WORK TASK
Exact reproduction required: the lines below from the line with "(54, 261) = (696, 168): pink" to the line with "(273, 332) = (508, 230): none -> orange bowl", both ends included, and no others.

==*==

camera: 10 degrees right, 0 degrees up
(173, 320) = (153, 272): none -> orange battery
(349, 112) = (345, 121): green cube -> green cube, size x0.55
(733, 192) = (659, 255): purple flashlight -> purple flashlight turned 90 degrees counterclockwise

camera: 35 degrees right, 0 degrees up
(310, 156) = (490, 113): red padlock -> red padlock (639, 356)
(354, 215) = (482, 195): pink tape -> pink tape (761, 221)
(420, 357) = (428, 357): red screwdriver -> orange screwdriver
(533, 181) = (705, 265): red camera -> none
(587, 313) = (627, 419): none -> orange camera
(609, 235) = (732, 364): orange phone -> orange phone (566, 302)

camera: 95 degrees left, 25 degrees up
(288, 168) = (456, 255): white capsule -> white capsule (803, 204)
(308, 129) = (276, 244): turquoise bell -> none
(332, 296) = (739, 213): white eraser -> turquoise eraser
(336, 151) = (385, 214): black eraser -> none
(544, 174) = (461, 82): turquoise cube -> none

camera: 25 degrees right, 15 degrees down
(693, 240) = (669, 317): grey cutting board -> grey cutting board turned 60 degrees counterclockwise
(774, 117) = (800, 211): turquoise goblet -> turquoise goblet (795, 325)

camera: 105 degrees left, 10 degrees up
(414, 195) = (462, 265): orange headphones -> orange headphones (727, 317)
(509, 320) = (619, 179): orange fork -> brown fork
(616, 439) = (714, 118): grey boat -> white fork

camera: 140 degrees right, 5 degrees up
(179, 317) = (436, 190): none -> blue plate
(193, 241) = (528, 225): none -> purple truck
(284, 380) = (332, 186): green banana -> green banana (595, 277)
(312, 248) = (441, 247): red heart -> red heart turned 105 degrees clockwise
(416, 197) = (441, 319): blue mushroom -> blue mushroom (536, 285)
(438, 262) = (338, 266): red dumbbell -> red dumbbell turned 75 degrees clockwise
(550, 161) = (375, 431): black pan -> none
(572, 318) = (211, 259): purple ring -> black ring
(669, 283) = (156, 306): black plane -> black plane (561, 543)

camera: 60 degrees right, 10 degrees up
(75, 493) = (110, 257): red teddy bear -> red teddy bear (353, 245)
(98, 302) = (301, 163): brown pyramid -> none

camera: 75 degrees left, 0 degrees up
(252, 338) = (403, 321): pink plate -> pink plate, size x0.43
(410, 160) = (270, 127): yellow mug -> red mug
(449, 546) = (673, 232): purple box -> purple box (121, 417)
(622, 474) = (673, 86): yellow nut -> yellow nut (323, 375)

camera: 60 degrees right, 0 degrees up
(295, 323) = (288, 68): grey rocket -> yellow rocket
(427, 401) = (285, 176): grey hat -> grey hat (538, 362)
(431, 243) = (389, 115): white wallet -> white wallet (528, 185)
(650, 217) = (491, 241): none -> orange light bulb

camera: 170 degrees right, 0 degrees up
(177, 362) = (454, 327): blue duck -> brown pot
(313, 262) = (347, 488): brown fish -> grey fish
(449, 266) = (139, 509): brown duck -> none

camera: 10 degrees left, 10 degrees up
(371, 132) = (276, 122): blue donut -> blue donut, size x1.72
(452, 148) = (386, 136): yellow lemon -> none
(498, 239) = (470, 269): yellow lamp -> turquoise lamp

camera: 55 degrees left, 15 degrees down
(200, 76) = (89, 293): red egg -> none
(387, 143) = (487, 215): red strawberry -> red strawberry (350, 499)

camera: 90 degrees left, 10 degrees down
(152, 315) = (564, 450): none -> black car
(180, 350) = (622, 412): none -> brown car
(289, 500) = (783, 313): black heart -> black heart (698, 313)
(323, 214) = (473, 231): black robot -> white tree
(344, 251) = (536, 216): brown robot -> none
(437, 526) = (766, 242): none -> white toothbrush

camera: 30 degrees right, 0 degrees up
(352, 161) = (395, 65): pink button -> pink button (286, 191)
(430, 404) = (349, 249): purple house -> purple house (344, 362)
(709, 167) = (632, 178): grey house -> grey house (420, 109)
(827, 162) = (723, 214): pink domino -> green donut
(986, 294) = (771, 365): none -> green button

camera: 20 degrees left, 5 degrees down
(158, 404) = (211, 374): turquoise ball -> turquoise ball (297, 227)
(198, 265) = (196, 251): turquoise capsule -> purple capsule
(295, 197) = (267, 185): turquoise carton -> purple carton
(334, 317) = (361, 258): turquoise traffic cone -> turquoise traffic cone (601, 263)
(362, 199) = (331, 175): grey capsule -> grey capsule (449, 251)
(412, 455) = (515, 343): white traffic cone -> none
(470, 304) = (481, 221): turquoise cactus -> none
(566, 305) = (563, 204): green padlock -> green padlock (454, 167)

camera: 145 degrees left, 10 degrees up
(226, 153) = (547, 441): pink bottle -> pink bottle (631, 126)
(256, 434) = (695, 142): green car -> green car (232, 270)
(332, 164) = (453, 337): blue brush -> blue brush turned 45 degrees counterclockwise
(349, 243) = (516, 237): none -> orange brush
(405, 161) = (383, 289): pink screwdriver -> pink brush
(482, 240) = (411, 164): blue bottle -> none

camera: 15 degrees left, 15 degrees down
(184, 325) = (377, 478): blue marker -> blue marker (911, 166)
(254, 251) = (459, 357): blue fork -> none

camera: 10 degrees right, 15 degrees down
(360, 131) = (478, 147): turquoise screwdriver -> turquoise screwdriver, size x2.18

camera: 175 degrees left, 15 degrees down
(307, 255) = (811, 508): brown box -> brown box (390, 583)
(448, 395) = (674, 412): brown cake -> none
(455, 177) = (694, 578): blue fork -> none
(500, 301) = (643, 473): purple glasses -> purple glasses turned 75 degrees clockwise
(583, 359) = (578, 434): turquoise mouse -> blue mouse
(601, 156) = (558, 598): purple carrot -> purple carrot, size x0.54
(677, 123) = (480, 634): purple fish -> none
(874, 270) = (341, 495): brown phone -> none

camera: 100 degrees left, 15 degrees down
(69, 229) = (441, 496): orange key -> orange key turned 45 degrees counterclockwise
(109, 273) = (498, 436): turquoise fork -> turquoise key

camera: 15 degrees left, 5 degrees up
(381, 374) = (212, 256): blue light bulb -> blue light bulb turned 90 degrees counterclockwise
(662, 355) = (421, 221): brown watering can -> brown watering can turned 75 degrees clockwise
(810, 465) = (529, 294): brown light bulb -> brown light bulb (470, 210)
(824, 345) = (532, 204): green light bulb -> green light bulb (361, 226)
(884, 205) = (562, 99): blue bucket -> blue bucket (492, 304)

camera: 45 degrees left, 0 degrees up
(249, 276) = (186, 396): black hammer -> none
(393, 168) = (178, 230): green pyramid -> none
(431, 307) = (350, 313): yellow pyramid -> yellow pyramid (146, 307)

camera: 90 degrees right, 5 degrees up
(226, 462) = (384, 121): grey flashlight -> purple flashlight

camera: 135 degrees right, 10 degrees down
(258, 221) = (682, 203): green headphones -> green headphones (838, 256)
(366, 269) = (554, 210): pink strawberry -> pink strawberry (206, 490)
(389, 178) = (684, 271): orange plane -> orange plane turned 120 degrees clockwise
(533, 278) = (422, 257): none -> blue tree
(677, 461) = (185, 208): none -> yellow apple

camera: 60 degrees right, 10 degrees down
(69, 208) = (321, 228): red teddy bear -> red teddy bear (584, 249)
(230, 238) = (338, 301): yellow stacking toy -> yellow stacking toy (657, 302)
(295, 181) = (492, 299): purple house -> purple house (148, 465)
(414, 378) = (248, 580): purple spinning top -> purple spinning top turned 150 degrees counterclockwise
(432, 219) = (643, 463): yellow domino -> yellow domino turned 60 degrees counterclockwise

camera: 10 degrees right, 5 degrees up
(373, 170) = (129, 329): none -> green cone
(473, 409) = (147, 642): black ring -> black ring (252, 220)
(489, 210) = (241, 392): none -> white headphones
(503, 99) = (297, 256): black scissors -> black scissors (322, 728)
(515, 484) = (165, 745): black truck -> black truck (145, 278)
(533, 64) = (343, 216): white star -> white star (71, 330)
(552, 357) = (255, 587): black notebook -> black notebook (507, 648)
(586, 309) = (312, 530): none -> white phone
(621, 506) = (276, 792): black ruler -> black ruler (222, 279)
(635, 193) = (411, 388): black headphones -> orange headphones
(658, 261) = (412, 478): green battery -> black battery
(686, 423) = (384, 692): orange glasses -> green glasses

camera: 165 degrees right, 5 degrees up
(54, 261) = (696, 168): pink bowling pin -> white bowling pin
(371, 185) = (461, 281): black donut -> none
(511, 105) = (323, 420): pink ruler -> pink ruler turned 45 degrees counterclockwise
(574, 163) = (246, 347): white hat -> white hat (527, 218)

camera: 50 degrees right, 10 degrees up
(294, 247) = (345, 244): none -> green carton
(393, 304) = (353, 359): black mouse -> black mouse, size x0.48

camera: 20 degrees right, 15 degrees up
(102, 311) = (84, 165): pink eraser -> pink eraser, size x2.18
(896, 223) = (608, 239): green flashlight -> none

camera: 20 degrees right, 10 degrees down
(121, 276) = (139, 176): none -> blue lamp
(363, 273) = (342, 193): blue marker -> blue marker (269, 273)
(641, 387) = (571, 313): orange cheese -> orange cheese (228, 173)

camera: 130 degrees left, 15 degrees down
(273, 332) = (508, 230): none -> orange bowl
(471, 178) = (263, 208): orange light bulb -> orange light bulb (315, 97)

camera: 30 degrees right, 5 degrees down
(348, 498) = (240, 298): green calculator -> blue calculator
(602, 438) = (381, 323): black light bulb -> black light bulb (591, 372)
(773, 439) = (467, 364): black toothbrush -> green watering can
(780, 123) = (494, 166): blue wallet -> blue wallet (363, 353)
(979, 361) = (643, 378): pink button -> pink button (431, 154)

==*==

SOLUTION BELOW
(54, 261) = (696, 168): pink bowling pin -> white bowling pin
(371, 185) = (461, 281): black donut -> none
(511, 105) = (323, 420): pink ruler -> pink ruler turned 45 degrees counterclockwise
(574, 163) = (246, 347): white hat -> white hat (527, 218)

camera: 50 degrees right, 10 degrees up
(294, 247) = (345, 244): none -> green carton
(393, 304) = (353, 359): black mouse -> black mouse, size x0.48

camera: 20 degrees right, 15 degrees up
(102, 311) = (84, 165): pink eraser -> pink eraser, size x2.18
(896, 223) = (608, 239): green flashlight -> none

camera: 20 degrees right, 10 degrees down
(121, 276) = (139, 176): none -> blue lamp
(363, 273) = (342, 193): blue marker -> blue marker (269, 273)
(641, 387) = (571, 313): orange cheese -> orange cheese (228, 173)

camera: 130 degrees left, 15 degrees down
(273, 332) = (508, 230): none -> orange bowl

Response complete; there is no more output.